What the task requires → Return the material unaltered, line by line.
▬▬▬▬▬▬
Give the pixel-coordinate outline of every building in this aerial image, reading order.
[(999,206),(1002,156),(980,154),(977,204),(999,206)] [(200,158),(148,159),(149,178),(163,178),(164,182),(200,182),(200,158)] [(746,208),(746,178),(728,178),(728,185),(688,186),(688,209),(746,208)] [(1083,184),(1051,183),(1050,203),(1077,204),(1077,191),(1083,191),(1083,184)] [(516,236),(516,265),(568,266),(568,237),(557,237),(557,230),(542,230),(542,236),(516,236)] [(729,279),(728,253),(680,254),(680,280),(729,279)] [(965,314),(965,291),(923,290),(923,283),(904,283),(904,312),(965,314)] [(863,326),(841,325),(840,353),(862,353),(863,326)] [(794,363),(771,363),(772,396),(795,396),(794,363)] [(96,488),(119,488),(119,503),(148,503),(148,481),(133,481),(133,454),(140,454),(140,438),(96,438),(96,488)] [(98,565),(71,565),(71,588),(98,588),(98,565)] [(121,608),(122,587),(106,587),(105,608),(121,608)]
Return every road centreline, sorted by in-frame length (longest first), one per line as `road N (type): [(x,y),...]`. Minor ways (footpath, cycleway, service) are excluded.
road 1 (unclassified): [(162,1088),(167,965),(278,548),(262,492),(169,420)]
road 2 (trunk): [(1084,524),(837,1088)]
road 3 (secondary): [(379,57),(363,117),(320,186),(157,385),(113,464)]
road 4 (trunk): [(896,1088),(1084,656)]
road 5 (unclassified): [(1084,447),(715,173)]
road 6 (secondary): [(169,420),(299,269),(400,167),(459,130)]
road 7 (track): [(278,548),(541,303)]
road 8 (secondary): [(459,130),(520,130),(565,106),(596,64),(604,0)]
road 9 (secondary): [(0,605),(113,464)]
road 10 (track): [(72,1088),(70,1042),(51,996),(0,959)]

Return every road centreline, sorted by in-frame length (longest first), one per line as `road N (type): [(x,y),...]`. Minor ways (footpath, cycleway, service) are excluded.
▬▬▬▬▬▬
Result of this exercise →
Give the pixel-coordinate outline of every building in this aerial image, reading order.
[(999,206),(1002,156),(980,154),(977,204),(999,206)] [(200,158),(148,159),(149,178),(163,178),(164,182),(200,182),(200,158)] [(746,208),(746,178),(728,178),(728,185),(688,186),(688,209),(746,208)] [(1083,184),(1051,183),(1050,203),(1077,204),(1077,191),(1083,191),(1083,184)] [(516,236),(516,265),(568,266),(568,237),(557,237),(557,230),(542,230),(542,236),(516,236)] [(729,279),(728,253),(680,254),(680,280),(729,279)] [(965,314),(965,291),(923,290),(923,283),(904,283),(904,312),(965,314)] [(863,326),(841,325),(840,353),(862,353),(863,326)] [(794,363),(771,363),(772,396),(795,396),(794,363)] [(96,488),(119,488),(119,503),(148,503),(148,481),(133,481),(133,454),(140,454),(140,438),(96,438),(96,488)] [(98,565),(71,565),(71,588),(98,588),(98,565)] [(121,608),(122,587),(106,587),(105,608),(121,608)]
Return every road centreline, sorted by in-frame length (longest first), one per line as `road N (type): [(x,y),...]`. Minor ways (footpath, cycleway, service) are excluded.
road 1 (unclassified): [(162,1088),(167,965),(278,548),(262,492),(169,420)]
road 2 (trunk): [(1084,524),(837,1088)]
road 3 (secondary): [(379,57),(363,117),(320,186),(157,385),(113,464)]
road 4 (trunk): [(896,1088),(1084,656)]
road 5 (unclassified): [(1084,447),(715,173)]
road 6 (secondary): [(169,420),(299,269),(400,167),(459,130)]
road 7 (track): [(278,548),(541,303)]
road 8 (secondary): [(459,130),(520,130),(565,106),(596,64),(604,0)]
road 9 (secondary): [(0,605),(113,464)]
road 10 (track): [(72,1088),(70,1042),(51,996),(0,959)]

Return every road centreline, sorted by in-frame length (longest first), one per line as `road N (type): [(x,y),...]`. Minor ways (footpath, cycleway, service) are excluded.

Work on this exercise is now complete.